Work to be completed
Reproduce every line of the items below verbatim, in the same order, with nothing added or left out.

··· Materials provided

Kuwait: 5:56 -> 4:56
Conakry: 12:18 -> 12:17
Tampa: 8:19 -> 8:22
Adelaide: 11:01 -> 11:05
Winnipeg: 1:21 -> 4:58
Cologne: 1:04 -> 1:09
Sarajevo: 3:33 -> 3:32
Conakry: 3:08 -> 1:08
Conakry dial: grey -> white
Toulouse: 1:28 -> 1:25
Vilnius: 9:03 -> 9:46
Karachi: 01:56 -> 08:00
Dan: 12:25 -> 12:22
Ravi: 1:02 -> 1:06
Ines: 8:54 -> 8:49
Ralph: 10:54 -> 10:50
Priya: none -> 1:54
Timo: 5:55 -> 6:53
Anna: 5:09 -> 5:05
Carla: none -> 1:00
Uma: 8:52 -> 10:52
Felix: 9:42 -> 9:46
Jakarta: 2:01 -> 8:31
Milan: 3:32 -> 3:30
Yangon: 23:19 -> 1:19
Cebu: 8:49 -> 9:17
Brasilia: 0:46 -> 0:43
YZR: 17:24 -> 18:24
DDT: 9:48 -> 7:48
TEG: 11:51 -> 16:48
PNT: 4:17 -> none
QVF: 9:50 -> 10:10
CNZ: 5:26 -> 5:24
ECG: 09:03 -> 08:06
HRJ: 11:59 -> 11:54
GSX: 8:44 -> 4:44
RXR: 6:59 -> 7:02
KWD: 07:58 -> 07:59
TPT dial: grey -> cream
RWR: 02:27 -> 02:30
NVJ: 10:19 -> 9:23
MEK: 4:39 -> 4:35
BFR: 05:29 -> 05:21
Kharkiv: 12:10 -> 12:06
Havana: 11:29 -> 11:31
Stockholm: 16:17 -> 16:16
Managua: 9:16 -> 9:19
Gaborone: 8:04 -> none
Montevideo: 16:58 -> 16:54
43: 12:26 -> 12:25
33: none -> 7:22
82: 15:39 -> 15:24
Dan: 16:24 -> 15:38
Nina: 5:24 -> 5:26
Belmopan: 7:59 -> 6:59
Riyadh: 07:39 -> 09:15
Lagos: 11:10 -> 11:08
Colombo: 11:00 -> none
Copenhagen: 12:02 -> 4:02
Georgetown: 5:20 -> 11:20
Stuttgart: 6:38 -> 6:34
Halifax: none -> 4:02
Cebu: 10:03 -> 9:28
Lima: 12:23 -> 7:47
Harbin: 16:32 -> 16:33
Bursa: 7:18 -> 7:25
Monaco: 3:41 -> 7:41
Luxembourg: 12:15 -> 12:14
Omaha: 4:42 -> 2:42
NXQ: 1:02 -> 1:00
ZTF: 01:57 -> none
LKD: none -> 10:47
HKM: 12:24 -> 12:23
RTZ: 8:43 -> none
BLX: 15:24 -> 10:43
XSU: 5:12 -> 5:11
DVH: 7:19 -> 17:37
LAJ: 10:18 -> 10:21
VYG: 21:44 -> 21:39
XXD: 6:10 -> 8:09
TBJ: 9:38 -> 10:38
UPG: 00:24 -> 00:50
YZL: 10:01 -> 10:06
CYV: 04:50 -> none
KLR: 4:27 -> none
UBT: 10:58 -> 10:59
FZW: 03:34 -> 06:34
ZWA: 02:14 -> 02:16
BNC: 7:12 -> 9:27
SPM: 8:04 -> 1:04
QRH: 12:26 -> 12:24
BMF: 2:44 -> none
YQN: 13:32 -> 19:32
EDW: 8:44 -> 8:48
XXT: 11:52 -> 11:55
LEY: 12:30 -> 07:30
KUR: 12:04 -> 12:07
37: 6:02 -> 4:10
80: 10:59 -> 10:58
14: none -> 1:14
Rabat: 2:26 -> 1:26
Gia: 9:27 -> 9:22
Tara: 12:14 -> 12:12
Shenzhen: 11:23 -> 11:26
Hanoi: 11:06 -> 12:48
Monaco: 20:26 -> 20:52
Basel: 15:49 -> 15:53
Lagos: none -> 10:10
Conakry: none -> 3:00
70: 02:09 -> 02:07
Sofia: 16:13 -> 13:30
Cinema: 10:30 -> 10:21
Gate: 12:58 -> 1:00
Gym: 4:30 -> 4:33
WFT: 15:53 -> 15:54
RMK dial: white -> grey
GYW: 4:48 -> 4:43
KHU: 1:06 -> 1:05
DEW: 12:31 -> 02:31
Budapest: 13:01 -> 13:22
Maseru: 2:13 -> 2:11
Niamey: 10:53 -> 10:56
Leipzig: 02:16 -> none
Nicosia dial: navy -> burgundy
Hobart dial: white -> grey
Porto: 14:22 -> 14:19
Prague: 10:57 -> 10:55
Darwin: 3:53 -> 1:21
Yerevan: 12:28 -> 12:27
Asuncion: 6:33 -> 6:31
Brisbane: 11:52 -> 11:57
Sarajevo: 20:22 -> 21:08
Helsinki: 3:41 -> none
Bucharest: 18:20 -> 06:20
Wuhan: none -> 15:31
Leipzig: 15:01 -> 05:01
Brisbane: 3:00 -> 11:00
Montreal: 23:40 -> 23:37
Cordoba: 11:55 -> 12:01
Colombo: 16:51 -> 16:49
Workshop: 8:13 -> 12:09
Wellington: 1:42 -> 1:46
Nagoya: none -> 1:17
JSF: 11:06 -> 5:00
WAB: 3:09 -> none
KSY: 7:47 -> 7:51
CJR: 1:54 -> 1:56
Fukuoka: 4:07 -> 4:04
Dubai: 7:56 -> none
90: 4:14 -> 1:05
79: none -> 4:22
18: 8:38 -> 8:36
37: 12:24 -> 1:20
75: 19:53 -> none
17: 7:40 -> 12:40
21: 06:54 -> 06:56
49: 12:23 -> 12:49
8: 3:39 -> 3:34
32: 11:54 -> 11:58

······

Solution to this problem
Kuwait: 5:56 -> 4:56
Conakry: 12:18 -> 12:17
Tampa: 8:19 -> 8:22
Adelaide: 11:01 -> 11:05
Winnipeg: 1:21 -> 4:58
Cologne: 1:04 -> 1:09
Sarajevo: 3:33 -> 3:32
Conakry: 3:08 -> 1:08
Conakry dial: grey -> white
Toulouse: 1:28 -> 1:25
Vilnius: 9:03 -> 9:46
Karachi: 01:56 -> 08:00
Dan: 12:25 -> 12:22
Ravi: 1:02 -> 1:06
Ines: 8:54 -> 8:49
Ralph: 10:54 -> 10:50
Priya: none -> 1:54
Timo: 5:55 -> 6:53
Anna: 5:09 -> 5:05
Carla: none -> 1:00
Uma: 8:52 -> 10:52
Felix: 9:42 -> 9:46
Jakarta: 2:01 -> 8:31
Milan: 3:32 -> 3:30
Yangon: 23:19 -> 1:19
Cebu: 8:49 -> 9:17
Brasilia: 0:46 -> 0:43
YZR: 17:24 -> 18:24
DDT: 9:48 -> 7:48
TEG: 11:51 -> 16:48
PNT: 4:17 -> none
QVF: 9:50 -> 10:10
CNZ: 5:26 -> 5:24
ECG: 09:03 -> 08:06
HRJ: 11:59 -> 11:54
GSX: 8:44 -> 4:44
RXR: 6:59 -> 7:02
KWD: 07:58 -> 07:59
TPT dial: grey -> cream
RWR: 02:27 -> 02:30
NVJ: 10:19 -> 9:23
MEK: 4:39 -> 4:35
BFR: 05:29 -> 05:21
Kharkiv: 12:10 -> 12:06
Havana: 11:29 -> 11:31
Stockholm: 16:17 -> 16:16
Managua: 9:16 -> 9:19
Gaborone: 8:04 -> none
Montevideo: 16:58 -> 16:54
43: 12:26 -> 12:25
33: none -> 7:22
82: 15:39 -> 15:24
Dan: 16:24 -> 15:38
Nina: 5:24 -> 5:26
Belmopan: 7:59 -> 6:59
Riyadh: 07:39 -> 09:15
Lagos: 11:10 -> 11:08
Colombo: 11:00 -> none
Copenhagen: 12:02 -> 4:02
Georgetown: 5:20 -> 11:20
Stuttgart: 6:38 -> 6:34
Halifax: none -> 4:02
Cebu: 10:03 -> 9:28
Lima: 12:23 -> 7:47
Harbin: 16:32 -> 16:33
Bursa: 7:18 -> 7:25
Monaco: 3:41 -> 7:41
Luxembourg: 12:15 -> 12:14
Omaha: 4:42 -> 2:42
NXQ: 1:02 -> 1:00
ZTF: 01:57 -> none
LKD: none -> 10:47
HKM: 12:24 -> 12:23
RTZ: 8:43 -> none
BLX: 15:24 -> 10:43
XSU: 5:12 -> 5:11
DVH: 7:19 -> 17:37
LAJ: 10:18 -> 10:21
VYG: 21:44 -> 21:39
XXD: 6:10 -> 8:09
TBJ: 9:38 -> 10:38
UPG: 00:24 -> 00:50
YZL: 10:01 -> 10:06
CYV: 04:50 -> none
KLR: 4:27 -> none
UBT: 10:58 -> 10:59
FZW: 03:34 -> 06:34
ZWA: 02:14 -> 02:16
BNC: 7:12 -> 9:27
SPM: 8:04 -> 1:04
QRH: 12:26 -> 12:24
BMF: 2:44 -> none
YQN: 13:32 -> 19:32
EDW: 8:44 -> 8:48
XXT: 11:52 -> 11:55
LEY: 12:30 -> 07:30
KUR: 12:04 -> 12:07
37: 6:02 -> 4:10
80: 10:59 -> 10:58
14: none -> 1:14
Rabat: 2:26 -> 1:26
Gia: 9:27 -> 9:22
Tara: 12:14 -> 12:12
Shenzhen: 11:23 -> 11:26
Hanoi: 11:06 -> 12:48
Monaco: 20:26 -> 20:52
Basel: 15:49 -> 15:53
Lagos: none -> 10:10
Conakry: none -> 3:00
70: 02:09 -> 02:07
Sofia: 16:13 -> 13:30
Cinema: 10:30 -> 10:21
Gate: 12:58 -> 1:00
Gym: 4:30 -> 4:33
WFT: 15:53 -> 15:54
RMK dial: white -> grey
GYW: 4:48 -> 4:43
KHU: 1:06 -> 1:05
DEW: 12:31 -> 02:31
Budapest: 13:01 -> 13:22
Maseru: 2:13 -> 2:11
Niamey: 10:53 -> 10:56
Leipzig: 02:16 -> none
Nicosia dial: navy -> burgundy
Hobart dial: white -> grey
Porto: 14:22 -> 14:19
Prague: 10:57 -> 10:55
Darwin: 3:53 -> 1:21
Yerevan: 12:28 -> 12:27
Asuncion: 6:33 -> 6:31
Brisbane: 11:52 -> 11:57
Sarajevo: 20:22 -> 21:08
Helsinki: 3:41 -> none
Bucharest: 18:20 -> 06:20
Wuhan: none -> 15:31
Leipzig: 15:01 -> 05:01
Brisbane: 3:00 -> 11:00
Montreal: 23:40 -> 23:37
Cordoba: 11:55 -> 12:01
Colombo: 16:51 -> 16:49
Workshop: 8:13 -> 12:09
Wellington: 1:42 -> 1:46
Nagoya: none -> 1:17
JSF: 11:06 -> 5:00
WAB: 3:09 -> none
KSY: 7:47 -> 7:51
CJR: 1:54 -> 1:56
Fukuoka: 4:07 -> 4:04
Dubai: 7:56 -> none
90: 4:14 -> 1:05
79: none -> 4:22
18: 8:38 -> 8:36
37: 12:24 -> 1:20
75: 19:53 -> none
17: 7:40 -> 12:40
21: 06:54 -> 06:56
49: 12:23 -> 12:49
8: 3:39 -> 3:34
32: 11:54 -> 11:58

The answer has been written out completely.